*MATERIAL PROVIDED*
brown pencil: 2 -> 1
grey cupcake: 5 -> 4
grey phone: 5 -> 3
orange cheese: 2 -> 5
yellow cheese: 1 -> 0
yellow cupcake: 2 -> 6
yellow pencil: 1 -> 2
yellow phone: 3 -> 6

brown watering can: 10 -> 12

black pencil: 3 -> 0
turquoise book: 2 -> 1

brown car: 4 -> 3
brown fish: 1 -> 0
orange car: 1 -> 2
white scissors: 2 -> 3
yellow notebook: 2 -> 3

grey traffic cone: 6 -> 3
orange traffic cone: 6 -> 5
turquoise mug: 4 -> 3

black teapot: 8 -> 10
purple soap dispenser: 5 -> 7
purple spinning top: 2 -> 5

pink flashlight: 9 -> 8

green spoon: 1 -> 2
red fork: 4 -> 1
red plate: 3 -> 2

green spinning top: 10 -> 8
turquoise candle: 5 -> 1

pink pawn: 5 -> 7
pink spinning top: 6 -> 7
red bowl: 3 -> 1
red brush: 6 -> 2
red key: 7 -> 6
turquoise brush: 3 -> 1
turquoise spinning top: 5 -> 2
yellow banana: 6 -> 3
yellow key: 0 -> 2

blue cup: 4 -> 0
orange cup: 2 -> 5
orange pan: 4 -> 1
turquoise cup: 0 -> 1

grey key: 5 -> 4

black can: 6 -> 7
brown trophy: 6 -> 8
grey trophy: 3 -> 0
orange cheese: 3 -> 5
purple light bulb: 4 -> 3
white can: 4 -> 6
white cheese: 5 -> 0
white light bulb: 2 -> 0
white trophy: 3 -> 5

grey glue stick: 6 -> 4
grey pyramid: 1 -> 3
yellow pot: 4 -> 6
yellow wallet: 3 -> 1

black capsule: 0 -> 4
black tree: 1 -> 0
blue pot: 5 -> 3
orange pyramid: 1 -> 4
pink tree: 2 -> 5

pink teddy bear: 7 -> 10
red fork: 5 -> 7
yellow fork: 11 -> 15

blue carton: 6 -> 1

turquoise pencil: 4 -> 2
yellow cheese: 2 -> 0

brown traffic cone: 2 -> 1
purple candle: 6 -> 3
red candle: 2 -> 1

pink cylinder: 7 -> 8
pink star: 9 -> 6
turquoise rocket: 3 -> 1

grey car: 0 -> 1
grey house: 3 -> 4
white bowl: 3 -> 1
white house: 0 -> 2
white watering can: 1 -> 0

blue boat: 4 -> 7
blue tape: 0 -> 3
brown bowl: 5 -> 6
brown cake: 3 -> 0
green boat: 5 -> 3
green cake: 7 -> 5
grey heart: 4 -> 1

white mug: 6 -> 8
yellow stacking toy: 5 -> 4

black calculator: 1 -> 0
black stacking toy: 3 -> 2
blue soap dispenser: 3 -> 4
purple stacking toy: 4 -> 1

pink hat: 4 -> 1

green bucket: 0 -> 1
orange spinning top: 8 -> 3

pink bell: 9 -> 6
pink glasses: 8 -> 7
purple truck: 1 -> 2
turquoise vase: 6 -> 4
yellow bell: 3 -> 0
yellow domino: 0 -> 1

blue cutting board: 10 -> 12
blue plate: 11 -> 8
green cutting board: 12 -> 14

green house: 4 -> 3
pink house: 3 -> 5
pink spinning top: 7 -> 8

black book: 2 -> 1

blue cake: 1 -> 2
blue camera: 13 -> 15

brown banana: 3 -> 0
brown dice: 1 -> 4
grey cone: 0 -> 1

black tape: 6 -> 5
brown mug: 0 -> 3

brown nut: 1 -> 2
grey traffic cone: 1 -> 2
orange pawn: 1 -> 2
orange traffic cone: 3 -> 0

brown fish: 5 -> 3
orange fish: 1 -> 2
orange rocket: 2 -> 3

*EXERCISE DIRECTIONS*
Look back at the entries above and repeat, unchanged, every line from the line holding "pink flashlight: 9 -> 8" through the line holding "blue boat: 4 -> 7".

*EXERCISE ANSWER*
pink flashlight: 9 -> 8

green spoon: 1 -> 2
red fork: 4 -> 1
red plate: 3 -> 2

green spinning top: 10 -> 8
turquoise candle: 5 -> 1

pink pawn: 5 -> 7
pink spinning top: 6 -> 7
red bowl: 3 -> 1
red brush: 6 -> 2
red key: 7 -> 6
turquoise brush: 3 -> 1
turquoise spinning top: 5 -> 2
yellow banana: 6 -> 3
yellow key: 0 -> 2

blue cup: 4 -> 0
orange cup: 2 -> 5
orange pan: 4 -> 1
turquoise cup: 0 -> 1

grey key: 5 -> 4

black can: 6 -> 7
brown trophy: 6 -> 8
grey trophy: 3 -> 0
orange cheese: 3 -> 5
purple light bulb: 4 -> 3
white can: 4 -> 6
white cheese: 5 -> 0
white light bulb: 2 -> 0
white trophy: 3 -> 5

grey glue stick: 6 -> 4
grey pyramid: 1 -> 3
yellow pot: 4 -> 6
yellow wallet: 3 -> 1

black capsule: 0 -> 4
black tree: 1 -> 0
blue pot: 5 -> 3
orange pyramid: 1 -> 4
pink tree: 2 -> 5

pink teddy bear: 7 -> 10
red fork: 5 -> 7
yellow fork: 11 -> 15

blue carton: 6 -> 1

turquoise pencil: 4 -> 2
yellow cheese: 2 -> 0

brown traffic cone: 2 -> 1
purple candle: 6 -> 3
red candle: 2 -> 1

pink cylinder: 7 -> 8
pink star: 9 -> 6
turquoise rocket: 3 -> 1

grey car: 0 -> 1
grey house: 3 -> 4
white bowl: 3 -> 1
white house: 0 -> 2
white watering can: 1 -> 0

blue boat: 4 -> 7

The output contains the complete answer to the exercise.